THE PROBLEM :: When you find the line with "brown 1x3 brick [101,240,218,376]" among the records below, reproduce it and each line after it exactly, ending with the line with "brown 1x1 brick [480,266,540,345]".

EXERCISE INPUT ::
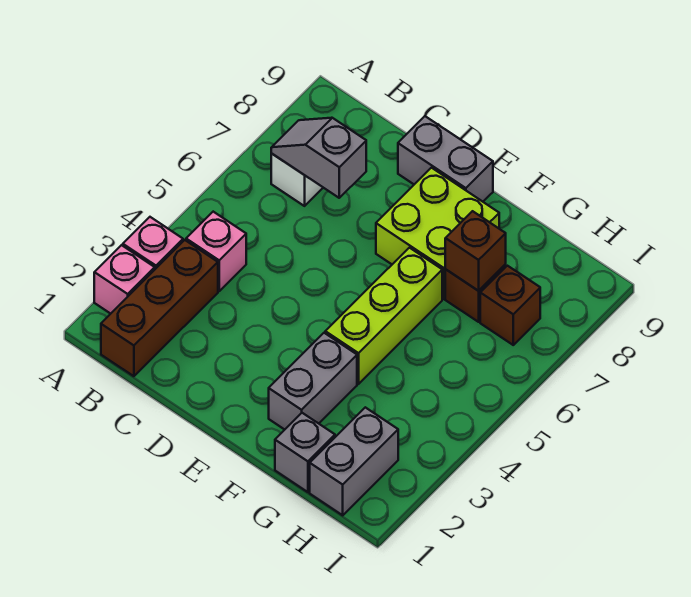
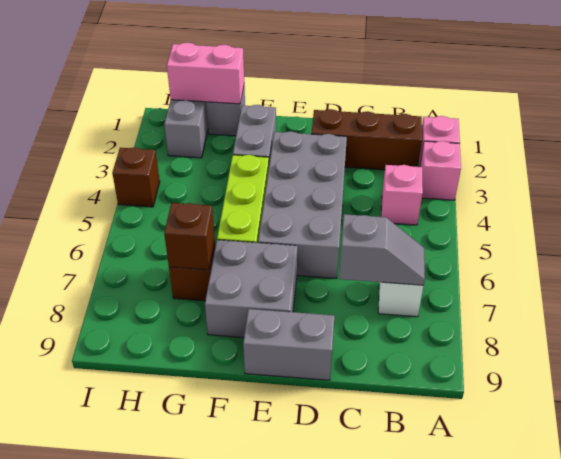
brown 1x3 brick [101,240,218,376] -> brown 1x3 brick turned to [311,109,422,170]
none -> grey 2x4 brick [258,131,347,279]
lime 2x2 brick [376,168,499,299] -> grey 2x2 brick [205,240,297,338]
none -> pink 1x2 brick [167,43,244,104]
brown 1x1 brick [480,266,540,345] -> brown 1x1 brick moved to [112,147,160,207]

...

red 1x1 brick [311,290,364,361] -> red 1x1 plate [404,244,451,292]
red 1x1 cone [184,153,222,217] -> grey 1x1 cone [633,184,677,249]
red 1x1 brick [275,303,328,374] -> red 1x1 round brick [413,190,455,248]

---

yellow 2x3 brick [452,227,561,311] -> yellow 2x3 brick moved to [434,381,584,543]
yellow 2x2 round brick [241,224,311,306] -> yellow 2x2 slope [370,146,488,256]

OUTPUT BELOW ::
brown 1x3 brick [101,240,218,376] -> brown 1x3 brick turned to [311,109,422,170]
none -> grey 2x4 brick [258,131,347,279]
lime 2x2 brick [376,168,499,299] -> grey 2x2 brick [205,240,297,338]
none -> pink 1x2 brick [167,43,244,104]
brown 1x1 brick [480,266,540,345] -> brown 1x1 brick moved to [112,147,160,207]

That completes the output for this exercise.